### What you will do
How many lines in the listing below contain the string "alto"? Case counts. Give only the number.

### Data listing
START

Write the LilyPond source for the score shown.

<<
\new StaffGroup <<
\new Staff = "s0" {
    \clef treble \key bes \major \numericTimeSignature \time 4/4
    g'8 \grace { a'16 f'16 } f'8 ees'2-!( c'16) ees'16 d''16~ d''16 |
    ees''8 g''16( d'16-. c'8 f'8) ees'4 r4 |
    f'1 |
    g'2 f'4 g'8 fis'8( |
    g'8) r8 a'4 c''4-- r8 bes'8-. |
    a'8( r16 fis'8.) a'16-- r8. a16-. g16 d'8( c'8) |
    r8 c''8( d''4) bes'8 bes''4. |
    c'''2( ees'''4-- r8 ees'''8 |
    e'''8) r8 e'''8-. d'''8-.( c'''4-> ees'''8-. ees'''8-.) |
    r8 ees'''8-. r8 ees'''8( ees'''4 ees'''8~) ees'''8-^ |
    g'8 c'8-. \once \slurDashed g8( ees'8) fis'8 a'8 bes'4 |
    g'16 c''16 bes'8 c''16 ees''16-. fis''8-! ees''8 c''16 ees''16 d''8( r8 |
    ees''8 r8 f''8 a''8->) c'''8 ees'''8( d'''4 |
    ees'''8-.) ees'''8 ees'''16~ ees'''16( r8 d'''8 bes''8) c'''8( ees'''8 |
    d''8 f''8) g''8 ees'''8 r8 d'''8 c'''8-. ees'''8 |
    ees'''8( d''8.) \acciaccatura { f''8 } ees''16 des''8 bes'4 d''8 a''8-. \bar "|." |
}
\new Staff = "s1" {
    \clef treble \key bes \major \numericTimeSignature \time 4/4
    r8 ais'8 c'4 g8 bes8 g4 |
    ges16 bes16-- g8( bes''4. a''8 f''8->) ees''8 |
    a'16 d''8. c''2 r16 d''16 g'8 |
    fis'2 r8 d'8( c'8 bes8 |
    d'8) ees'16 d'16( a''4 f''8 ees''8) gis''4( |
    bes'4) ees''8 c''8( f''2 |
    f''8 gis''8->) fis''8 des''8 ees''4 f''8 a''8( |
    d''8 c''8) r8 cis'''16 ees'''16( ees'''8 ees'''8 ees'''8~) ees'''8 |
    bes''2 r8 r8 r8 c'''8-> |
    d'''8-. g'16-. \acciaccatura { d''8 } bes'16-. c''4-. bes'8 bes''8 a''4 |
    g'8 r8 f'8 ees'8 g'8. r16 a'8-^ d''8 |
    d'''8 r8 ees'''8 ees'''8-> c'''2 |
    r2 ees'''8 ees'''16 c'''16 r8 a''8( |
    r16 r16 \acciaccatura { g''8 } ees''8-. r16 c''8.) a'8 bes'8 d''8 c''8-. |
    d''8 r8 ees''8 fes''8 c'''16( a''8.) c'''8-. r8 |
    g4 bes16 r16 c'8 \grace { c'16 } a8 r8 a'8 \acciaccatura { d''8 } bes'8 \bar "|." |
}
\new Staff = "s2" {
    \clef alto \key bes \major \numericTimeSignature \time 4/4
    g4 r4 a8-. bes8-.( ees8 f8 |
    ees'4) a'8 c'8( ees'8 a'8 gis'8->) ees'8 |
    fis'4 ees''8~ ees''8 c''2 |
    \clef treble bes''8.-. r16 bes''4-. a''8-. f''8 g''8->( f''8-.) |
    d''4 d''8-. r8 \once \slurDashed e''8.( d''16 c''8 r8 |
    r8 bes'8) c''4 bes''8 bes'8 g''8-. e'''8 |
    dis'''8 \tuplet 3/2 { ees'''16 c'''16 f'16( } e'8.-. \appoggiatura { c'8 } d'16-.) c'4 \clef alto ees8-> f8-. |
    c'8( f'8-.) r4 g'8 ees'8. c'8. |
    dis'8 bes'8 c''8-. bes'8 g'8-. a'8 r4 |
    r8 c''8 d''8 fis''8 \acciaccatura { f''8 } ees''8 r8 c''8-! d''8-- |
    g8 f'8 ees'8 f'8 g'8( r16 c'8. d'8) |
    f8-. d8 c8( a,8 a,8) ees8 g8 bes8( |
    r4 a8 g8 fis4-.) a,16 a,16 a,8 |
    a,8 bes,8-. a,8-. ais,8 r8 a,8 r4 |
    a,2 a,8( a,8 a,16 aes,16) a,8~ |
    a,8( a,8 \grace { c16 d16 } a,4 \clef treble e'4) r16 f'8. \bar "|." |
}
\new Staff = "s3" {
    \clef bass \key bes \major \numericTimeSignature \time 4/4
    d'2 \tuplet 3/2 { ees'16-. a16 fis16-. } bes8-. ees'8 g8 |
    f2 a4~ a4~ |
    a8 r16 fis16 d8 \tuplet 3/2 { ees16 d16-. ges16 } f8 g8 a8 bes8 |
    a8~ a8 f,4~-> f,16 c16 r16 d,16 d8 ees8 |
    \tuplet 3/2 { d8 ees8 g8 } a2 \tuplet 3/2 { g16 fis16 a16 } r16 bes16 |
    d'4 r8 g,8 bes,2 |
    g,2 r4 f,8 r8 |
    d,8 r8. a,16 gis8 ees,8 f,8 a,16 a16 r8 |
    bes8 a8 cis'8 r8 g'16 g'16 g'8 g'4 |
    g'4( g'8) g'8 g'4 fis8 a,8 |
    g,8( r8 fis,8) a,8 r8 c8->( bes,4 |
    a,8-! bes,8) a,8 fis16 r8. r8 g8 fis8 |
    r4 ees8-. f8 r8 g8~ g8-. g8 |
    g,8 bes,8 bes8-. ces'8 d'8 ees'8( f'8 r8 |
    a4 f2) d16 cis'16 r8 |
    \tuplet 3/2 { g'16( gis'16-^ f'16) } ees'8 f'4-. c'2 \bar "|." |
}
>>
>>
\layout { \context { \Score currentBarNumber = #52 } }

END

### Solution to this problem
2